- Data for processing
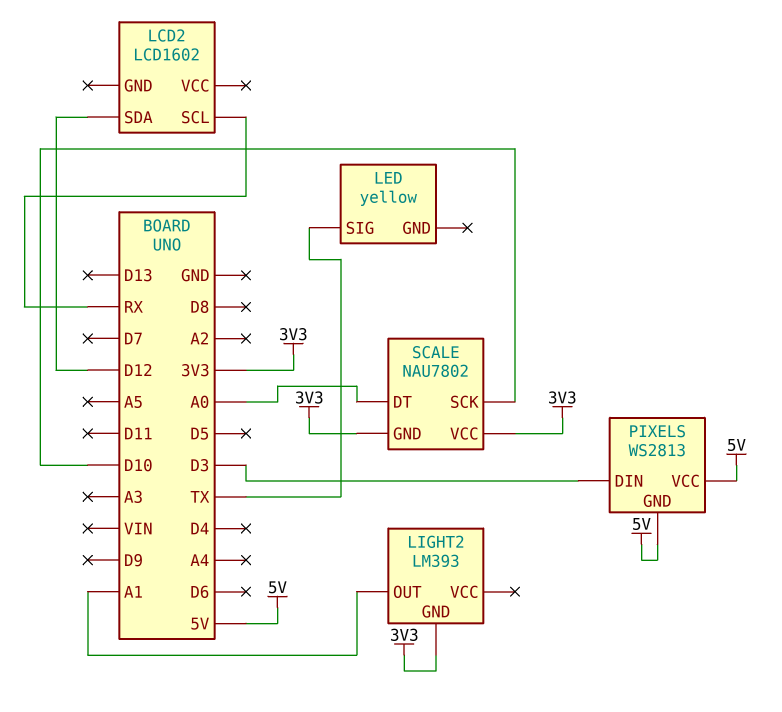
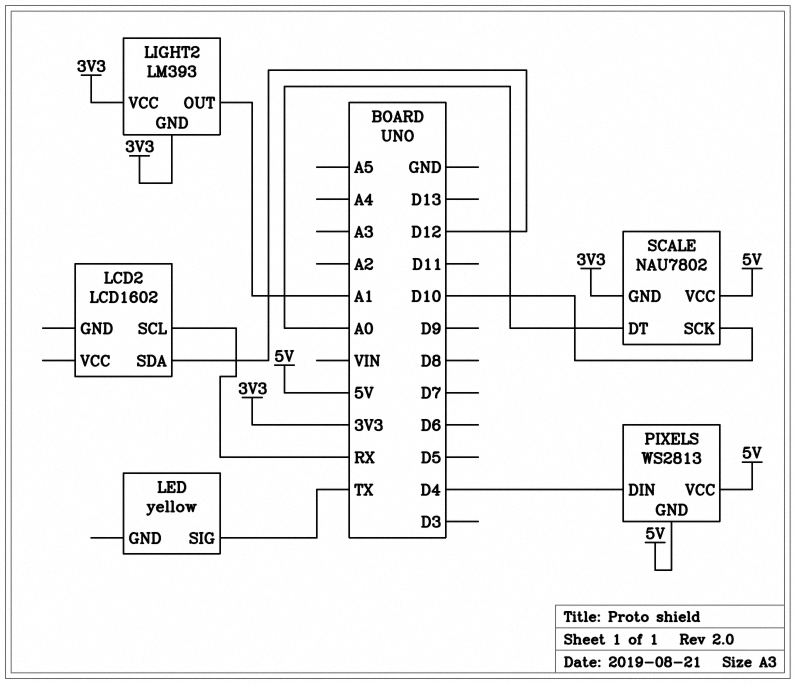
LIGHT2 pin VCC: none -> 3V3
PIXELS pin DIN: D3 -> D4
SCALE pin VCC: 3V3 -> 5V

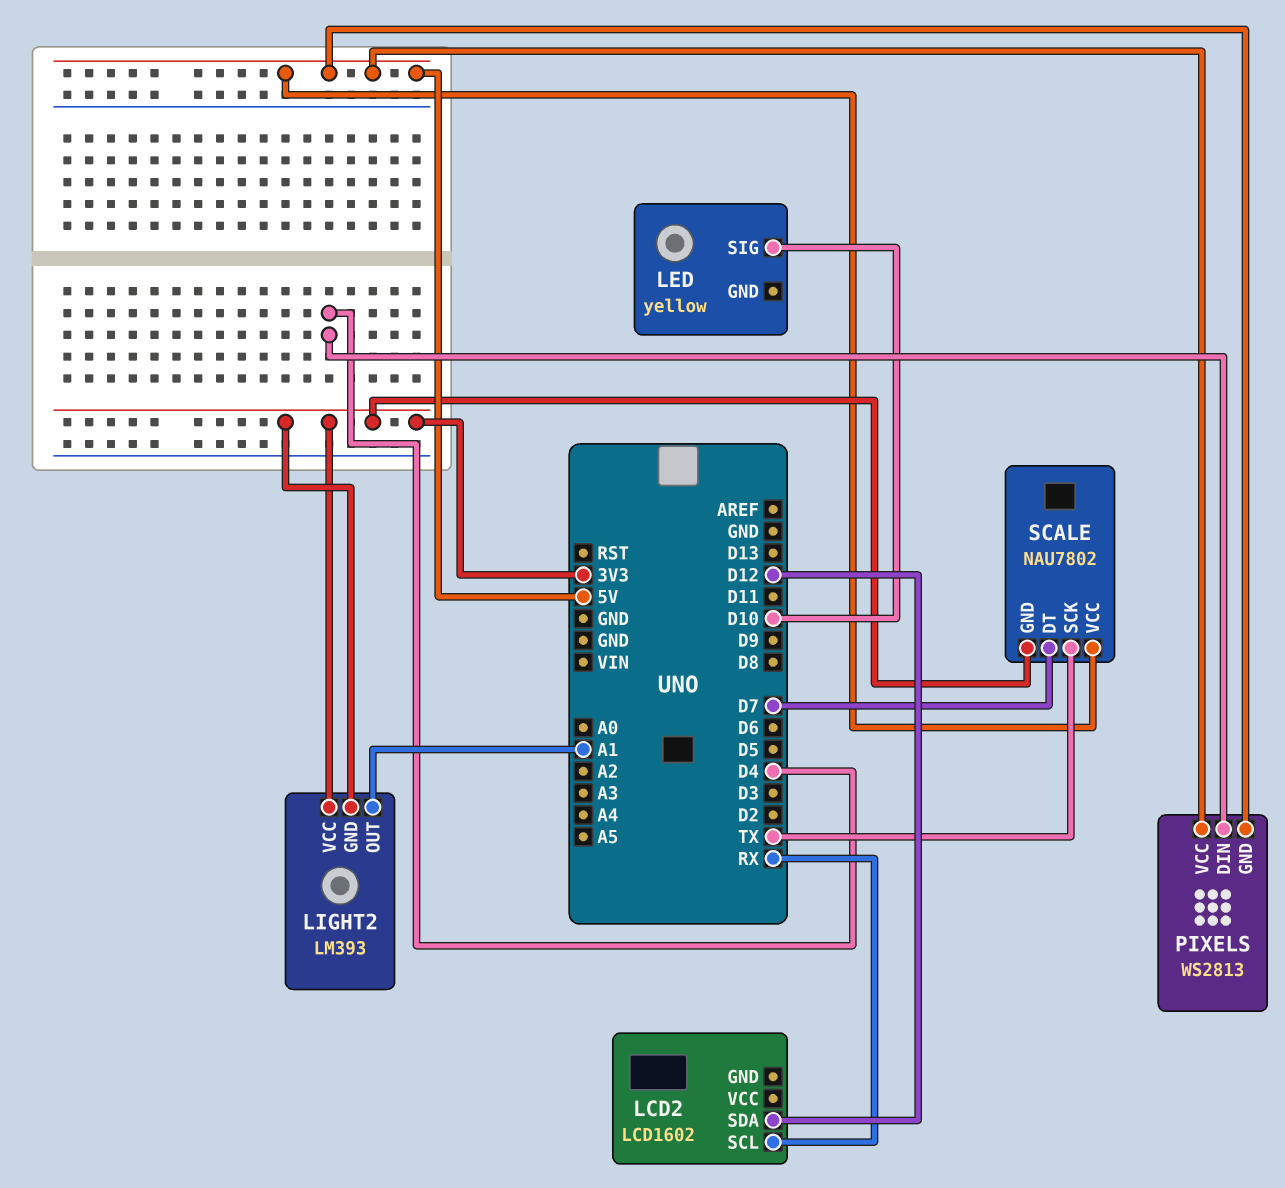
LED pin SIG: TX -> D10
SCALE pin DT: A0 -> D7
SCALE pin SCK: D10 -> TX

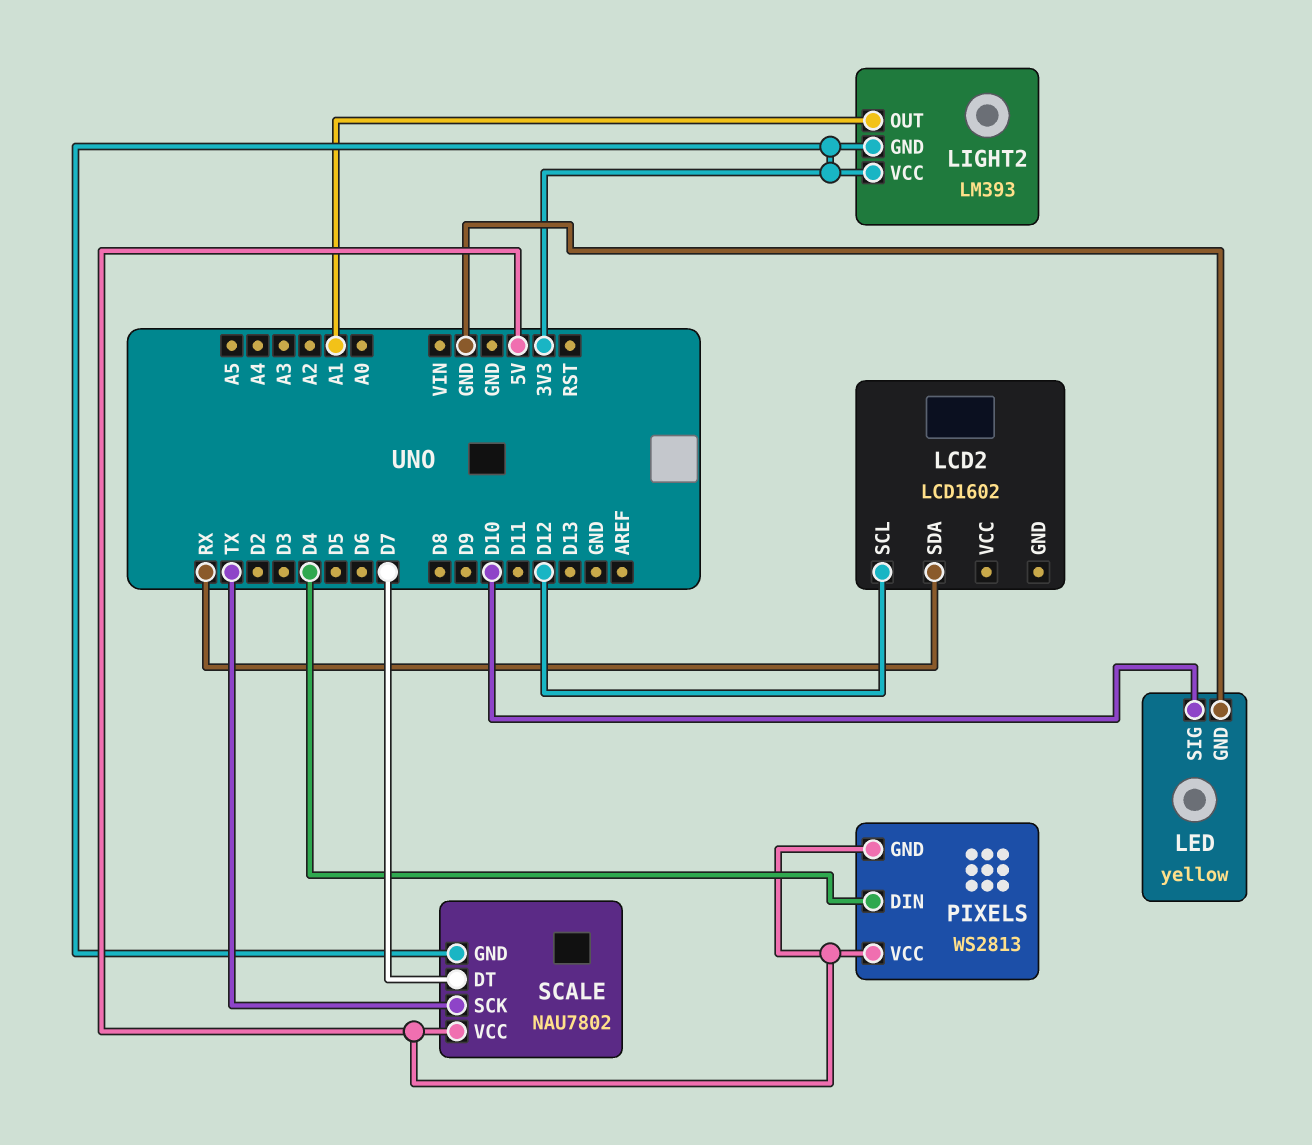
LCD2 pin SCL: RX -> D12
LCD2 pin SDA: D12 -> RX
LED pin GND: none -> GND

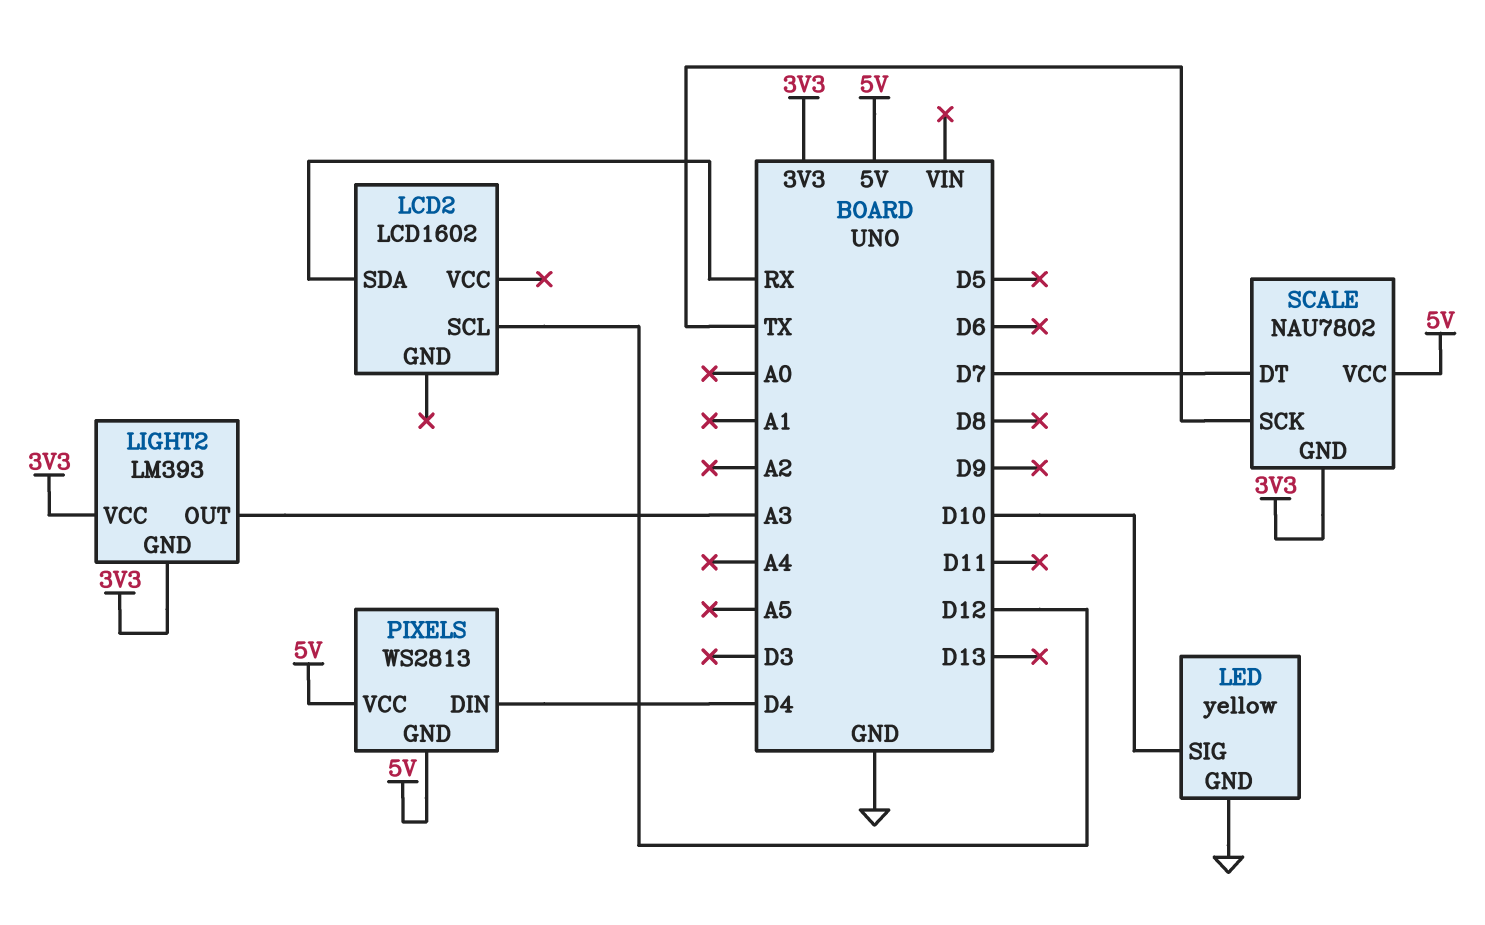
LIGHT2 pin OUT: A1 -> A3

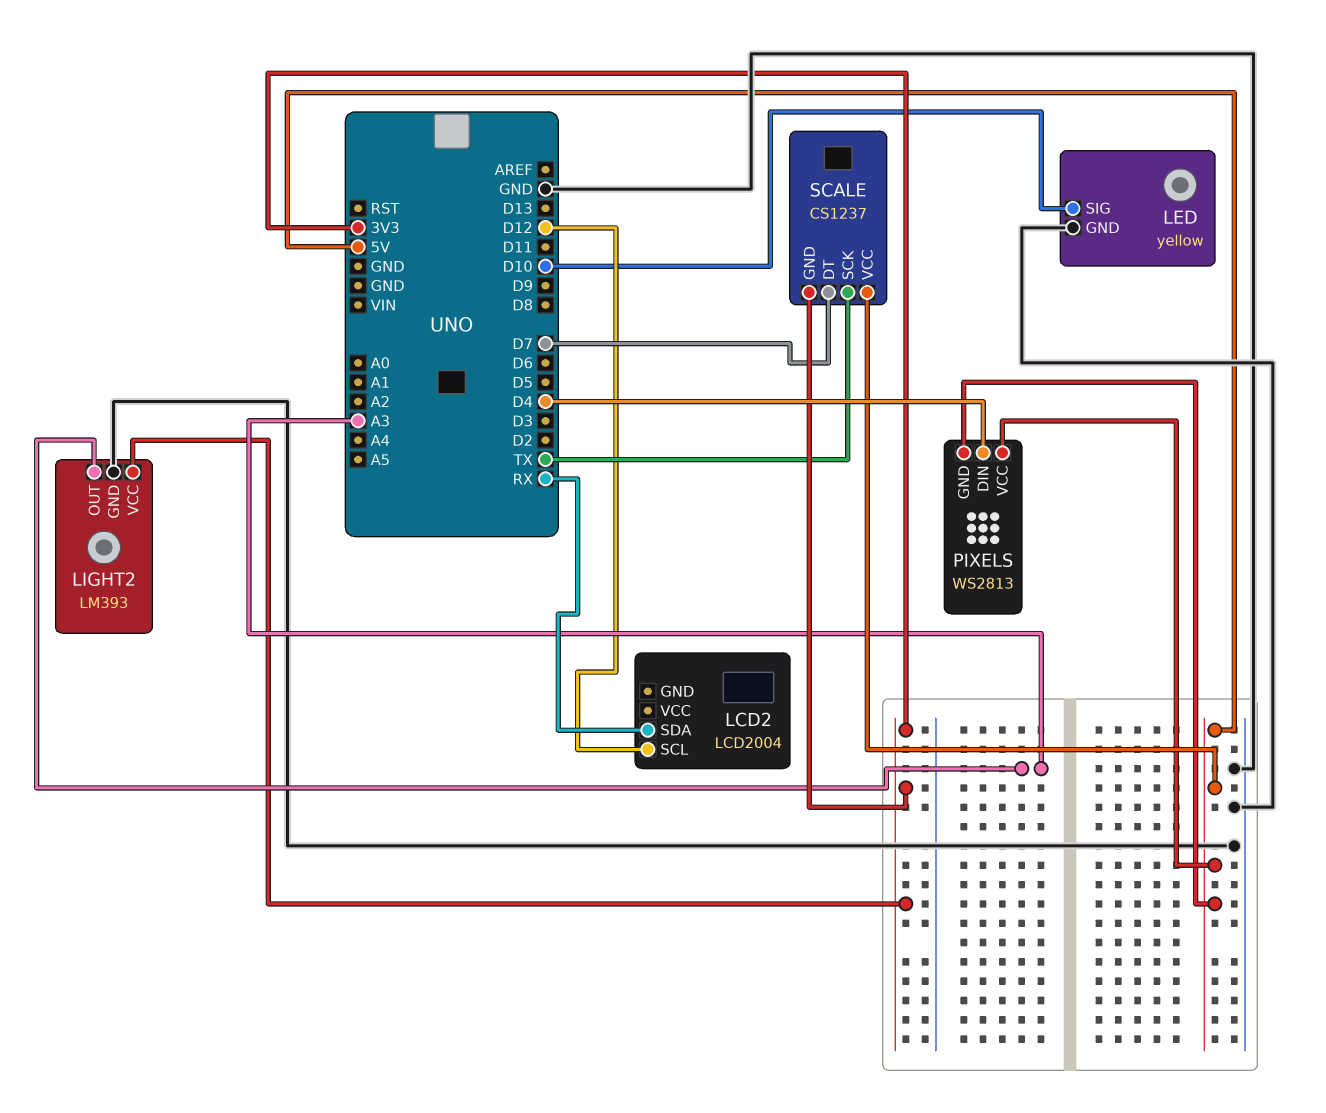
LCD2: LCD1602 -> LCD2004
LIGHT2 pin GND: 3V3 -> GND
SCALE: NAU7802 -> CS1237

...

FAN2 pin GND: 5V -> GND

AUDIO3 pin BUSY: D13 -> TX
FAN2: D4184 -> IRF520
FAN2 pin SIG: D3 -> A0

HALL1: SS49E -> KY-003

- Problem to solve
Go through the records above and count every line that includes "none". Give the number and nothing else.

- Response
2